(Task brief) Starting with the line that holds "IC14: NOT 74HC14", repeat each line through the last one below, exactly. Pictures stay out.

── Data listing ──

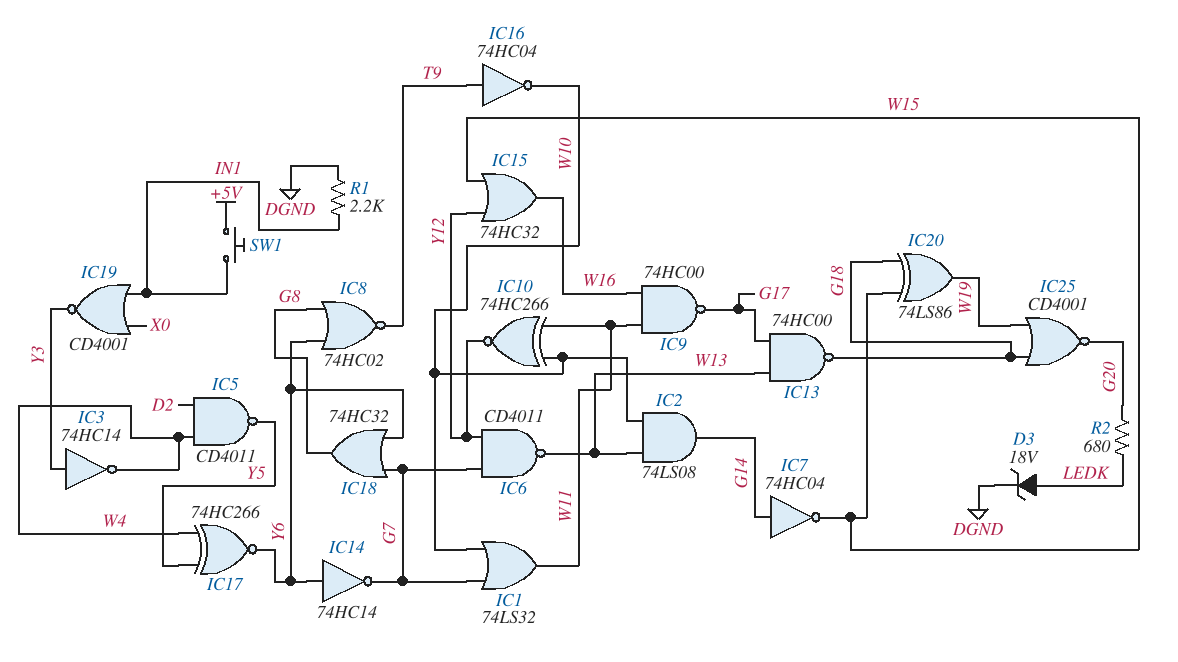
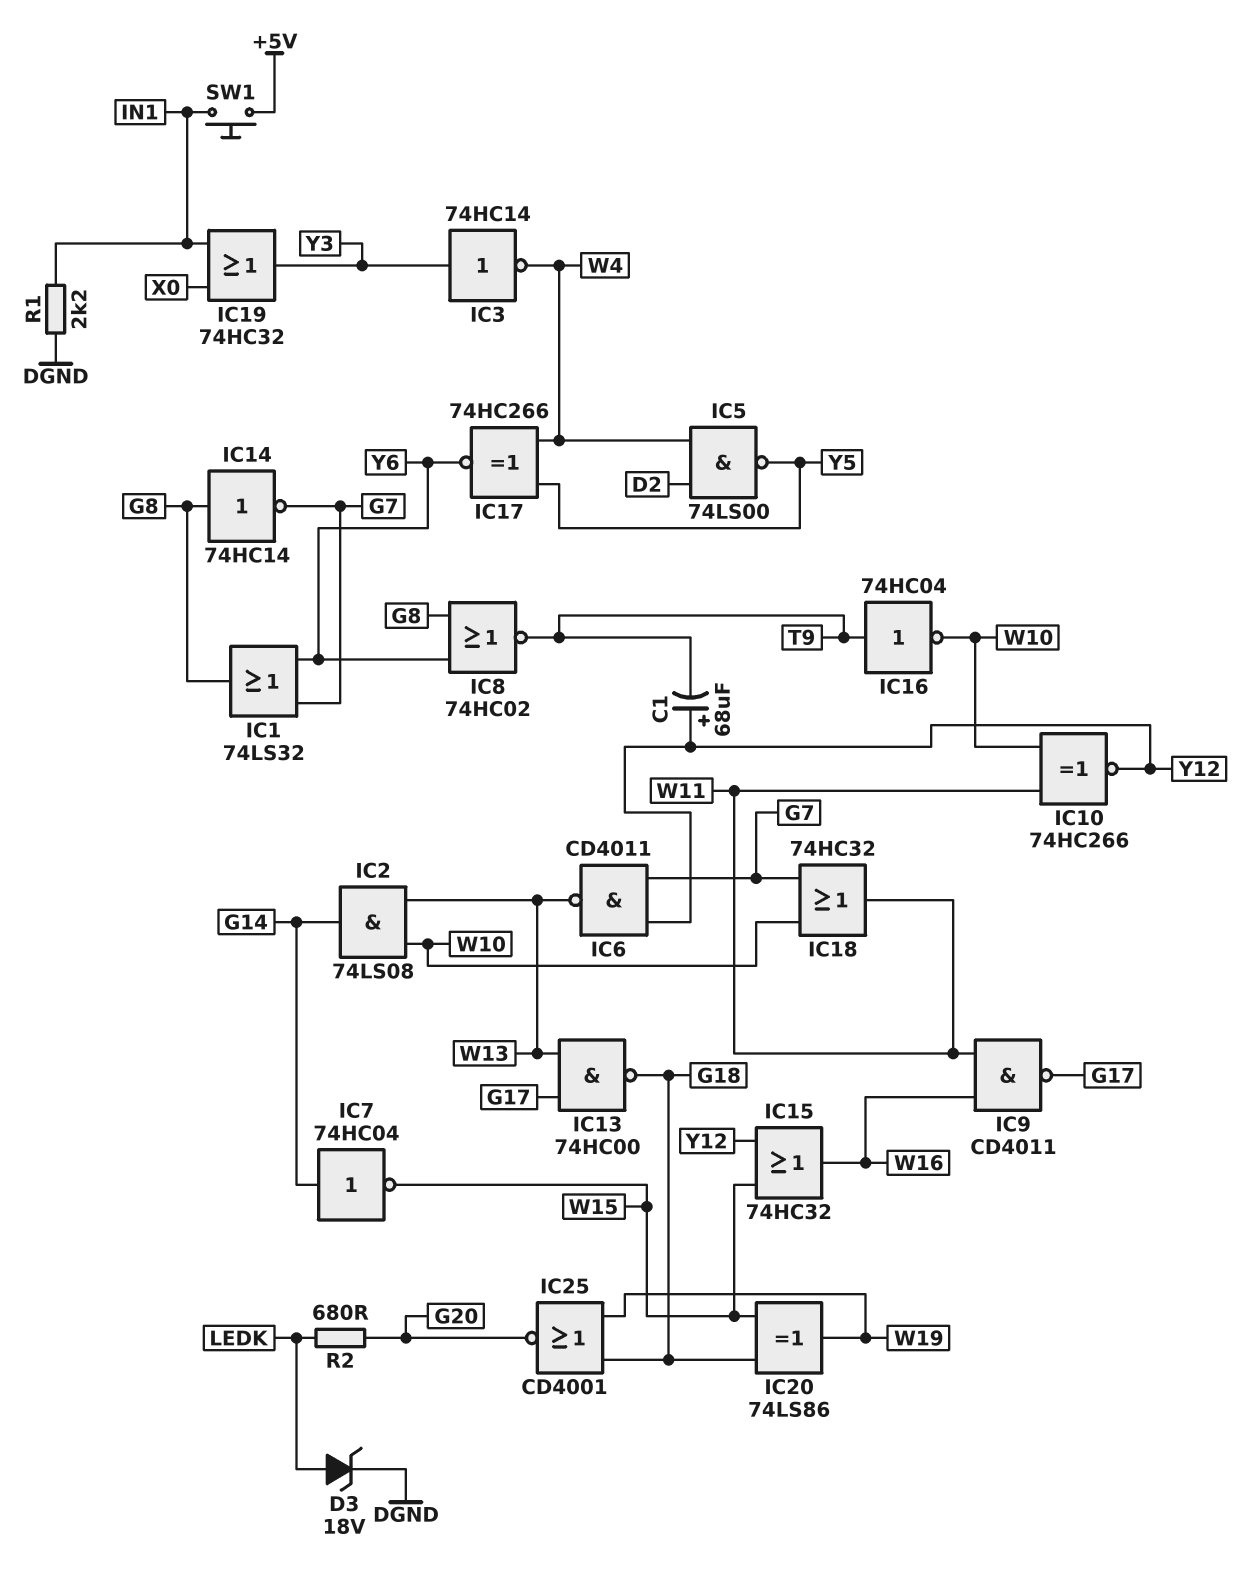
C1: none -> 68uF (plus Y12, minus T9)
IC1: OR 74LS32 (in G7, in W10, out W11) -> OR 74LS32 (in G7, in Y6, out G8)
IC5: NAND CD4011 (in D2, in W4, out Y5) -> NAND 74LS00 (in D2, in W4, out Y5)
IC9: NAND 74HC00 (in W11, in W16, out G17) -> NAND CD4011 (in W11, in W16, out G17)
IC14: NOT 74HC14 (in Y6, out G7) -> NOT 74HC14 (in G8, out G7)
IC18: OR 74HC32 (in G7, in Y6, out G8) -> OR 74HC32 (in G7, in W10, out W11)
IC19: NOR CD4001 (in IN1, in X0, out Y3) -> OR 74HC32 (in IN1, in X0, out Y3)

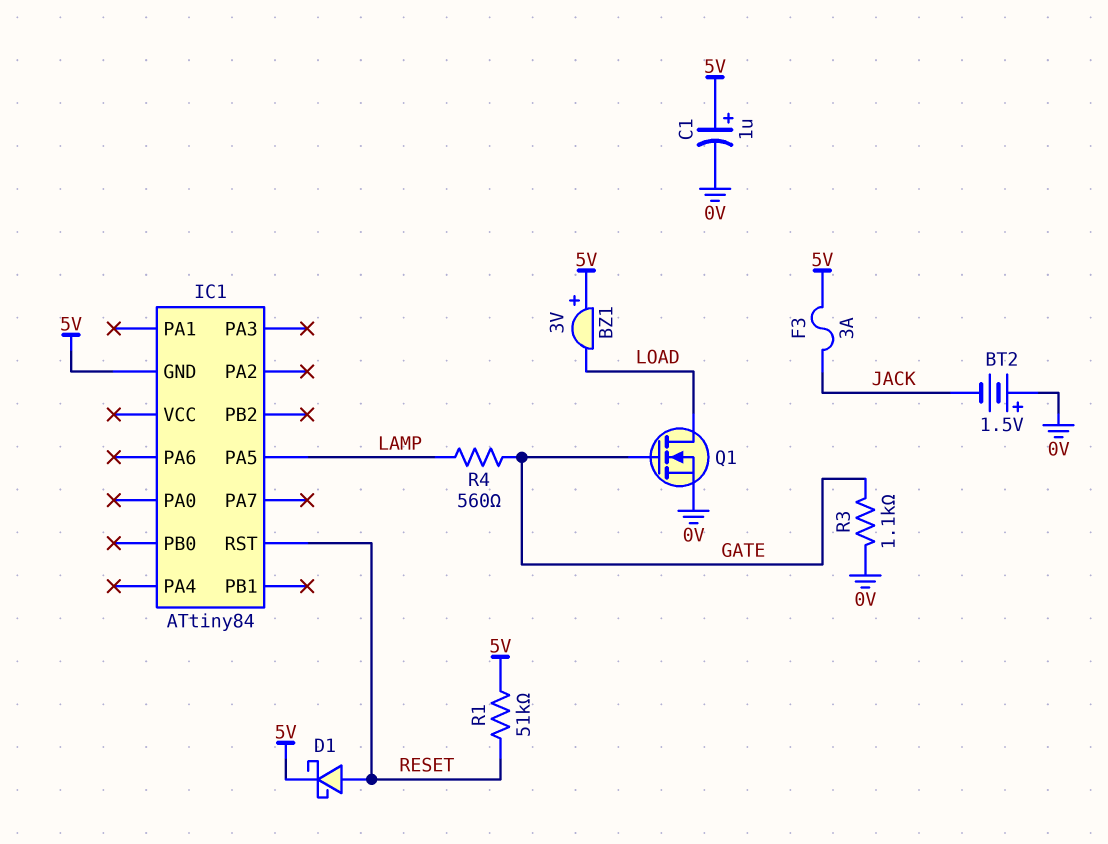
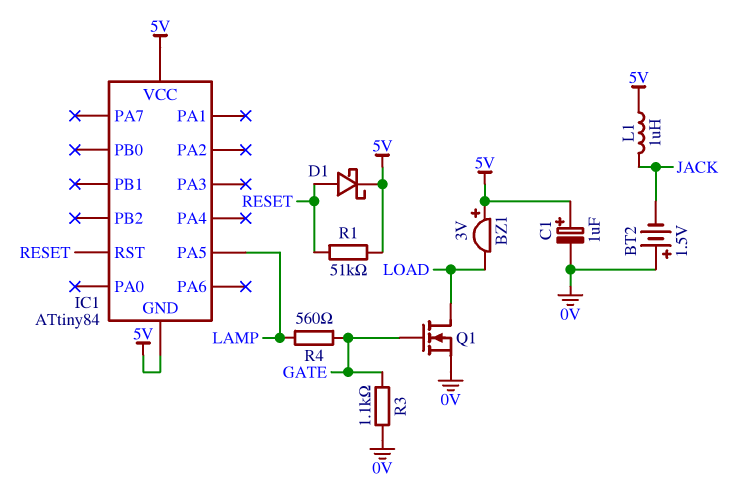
F3: 3A (5V, JACK) -> none
IC1 pin VCC: none -> 5V
L1: none -> 1uH (5V, JACK)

───

(Written response)
IC14: NOT 74HC14 (in Y6, out G7) -> NOT 74HC14 (in G8, out G7)
IC18: OR 74HC32 (in G7, in Y6, out G8) -> OR 74HC32 (in G7, in W10, out W11)
IC19: NOR CD4001 (in IN1, in X0, out Y3) -> OR 74HC32 (in IN1, in X0, out Y3)

F3: 3A (5V, JACK) -> none
IC1 pin VCC: none -> 5V
L1: none -> 1uH (5V, JACK)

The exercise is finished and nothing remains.